--- TASK OBJECTIVE ---
Which lines below contain the string "kern"? Copy each of them in full.

--- RECORDS SHOWN ---
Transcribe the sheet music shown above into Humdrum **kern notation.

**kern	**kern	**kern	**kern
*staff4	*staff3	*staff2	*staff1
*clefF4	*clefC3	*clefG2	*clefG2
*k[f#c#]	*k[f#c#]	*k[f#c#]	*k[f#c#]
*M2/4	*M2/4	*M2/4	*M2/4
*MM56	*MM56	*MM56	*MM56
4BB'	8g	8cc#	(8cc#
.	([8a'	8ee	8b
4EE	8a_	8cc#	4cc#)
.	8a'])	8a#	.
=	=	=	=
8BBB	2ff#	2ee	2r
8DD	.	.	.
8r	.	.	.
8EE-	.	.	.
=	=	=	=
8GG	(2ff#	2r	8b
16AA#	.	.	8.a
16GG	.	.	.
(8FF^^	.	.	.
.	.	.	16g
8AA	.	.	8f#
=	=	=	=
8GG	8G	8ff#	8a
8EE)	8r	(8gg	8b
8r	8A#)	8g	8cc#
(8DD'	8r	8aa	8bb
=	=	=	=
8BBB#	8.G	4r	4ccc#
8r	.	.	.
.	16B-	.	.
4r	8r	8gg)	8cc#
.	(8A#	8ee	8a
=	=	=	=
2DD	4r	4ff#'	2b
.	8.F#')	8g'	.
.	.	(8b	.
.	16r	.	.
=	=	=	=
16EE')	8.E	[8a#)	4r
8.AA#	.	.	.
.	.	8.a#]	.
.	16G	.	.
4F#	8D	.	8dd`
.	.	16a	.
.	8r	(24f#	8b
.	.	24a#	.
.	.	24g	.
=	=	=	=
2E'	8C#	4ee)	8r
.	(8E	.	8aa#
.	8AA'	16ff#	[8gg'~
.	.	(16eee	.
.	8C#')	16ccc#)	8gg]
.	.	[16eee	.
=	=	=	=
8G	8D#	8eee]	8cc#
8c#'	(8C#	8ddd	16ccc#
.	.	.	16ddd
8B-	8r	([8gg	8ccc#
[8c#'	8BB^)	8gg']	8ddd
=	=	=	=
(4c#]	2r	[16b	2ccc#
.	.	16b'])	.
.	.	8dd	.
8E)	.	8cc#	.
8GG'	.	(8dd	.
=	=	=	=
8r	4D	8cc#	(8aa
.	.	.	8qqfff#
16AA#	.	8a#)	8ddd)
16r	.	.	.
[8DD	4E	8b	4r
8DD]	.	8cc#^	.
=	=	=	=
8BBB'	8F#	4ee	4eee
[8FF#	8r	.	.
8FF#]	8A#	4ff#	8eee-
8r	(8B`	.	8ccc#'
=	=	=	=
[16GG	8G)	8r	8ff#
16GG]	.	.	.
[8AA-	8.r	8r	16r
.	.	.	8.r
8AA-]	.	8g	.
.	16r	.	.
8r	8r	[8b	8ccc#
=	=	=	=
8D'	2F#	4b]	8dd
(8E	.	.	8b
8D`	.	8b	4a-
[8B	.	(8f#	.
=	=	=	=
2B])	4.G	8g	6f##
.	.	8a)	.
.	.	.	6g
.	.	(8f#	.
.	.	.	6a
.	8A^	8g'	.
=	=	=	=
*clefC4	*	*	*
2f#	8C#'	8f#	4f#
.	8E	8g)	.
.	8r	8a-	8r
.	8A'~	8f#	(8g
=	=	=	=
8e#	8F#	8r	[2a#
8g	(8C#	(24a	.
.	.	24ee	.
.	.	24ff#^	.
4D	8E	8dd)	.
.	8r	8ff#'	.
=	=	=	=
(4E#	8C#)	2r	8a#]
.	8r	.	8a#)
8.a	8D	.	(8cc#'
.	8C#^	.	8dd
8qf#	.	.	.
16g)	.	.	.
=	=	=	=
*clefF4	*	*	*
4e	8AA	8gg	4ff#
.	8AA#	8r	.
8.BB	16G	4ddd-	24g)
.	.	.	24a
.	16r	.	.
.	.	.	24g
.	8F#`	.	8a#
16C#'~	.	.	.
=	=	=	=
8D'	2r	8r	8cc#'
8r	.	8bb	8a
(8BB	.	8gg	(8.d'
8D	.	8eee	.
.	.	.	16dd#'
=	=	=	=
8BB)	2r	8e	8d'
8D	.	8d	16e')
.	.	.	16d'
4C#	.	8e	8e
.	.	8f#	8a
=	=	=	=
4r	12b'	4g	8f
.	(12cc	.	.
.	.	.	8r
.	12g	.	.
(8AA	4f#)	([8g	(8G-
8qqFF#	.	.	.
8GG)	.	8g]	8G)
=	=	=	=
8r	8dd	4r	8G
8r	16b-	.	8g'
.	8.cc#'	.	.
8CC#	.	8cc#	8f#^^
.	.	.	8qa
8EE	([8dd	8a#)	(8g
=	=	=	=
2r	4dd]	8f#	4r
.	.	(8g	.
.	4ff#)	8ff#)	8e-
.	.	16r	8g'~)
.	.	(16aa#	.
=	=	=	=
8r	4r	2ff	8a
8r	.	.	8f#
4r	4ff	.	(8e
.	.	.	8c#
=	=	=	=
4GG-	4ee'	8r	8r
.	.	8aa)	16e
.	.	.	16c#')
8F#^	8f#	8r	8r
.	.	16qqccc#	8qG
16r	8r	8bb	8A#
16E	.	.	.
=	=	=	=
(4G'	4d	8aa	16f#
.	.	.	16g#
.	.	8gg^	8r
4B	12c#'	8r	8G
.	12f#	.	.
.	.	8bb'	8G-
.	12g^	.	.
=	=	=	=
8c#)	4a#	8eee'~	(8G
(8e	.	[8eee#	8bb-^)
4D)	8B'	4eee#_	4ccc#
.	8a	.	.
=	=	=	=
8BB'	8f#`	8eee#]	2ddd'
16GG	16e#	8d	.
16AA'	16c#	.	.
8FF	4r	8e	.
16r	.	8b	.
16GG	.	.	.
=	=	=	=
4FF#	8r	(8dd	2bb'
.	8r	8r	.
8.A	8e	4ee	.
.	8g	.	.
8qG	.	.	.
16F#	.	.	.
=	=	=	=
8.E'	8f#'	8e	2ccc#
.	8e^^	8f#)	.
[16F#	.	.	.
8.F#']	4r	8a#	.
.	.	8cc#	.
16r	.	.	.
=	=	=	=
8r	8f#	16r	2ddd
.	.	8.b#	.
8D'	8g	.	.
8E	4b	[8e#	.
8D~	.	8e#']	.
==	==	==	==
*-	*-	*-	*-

--- COMPLETED TASK ---
Transcribe the sheet music shown above into Humdrum **kern notation.
**kern	**kern	**kern	**kern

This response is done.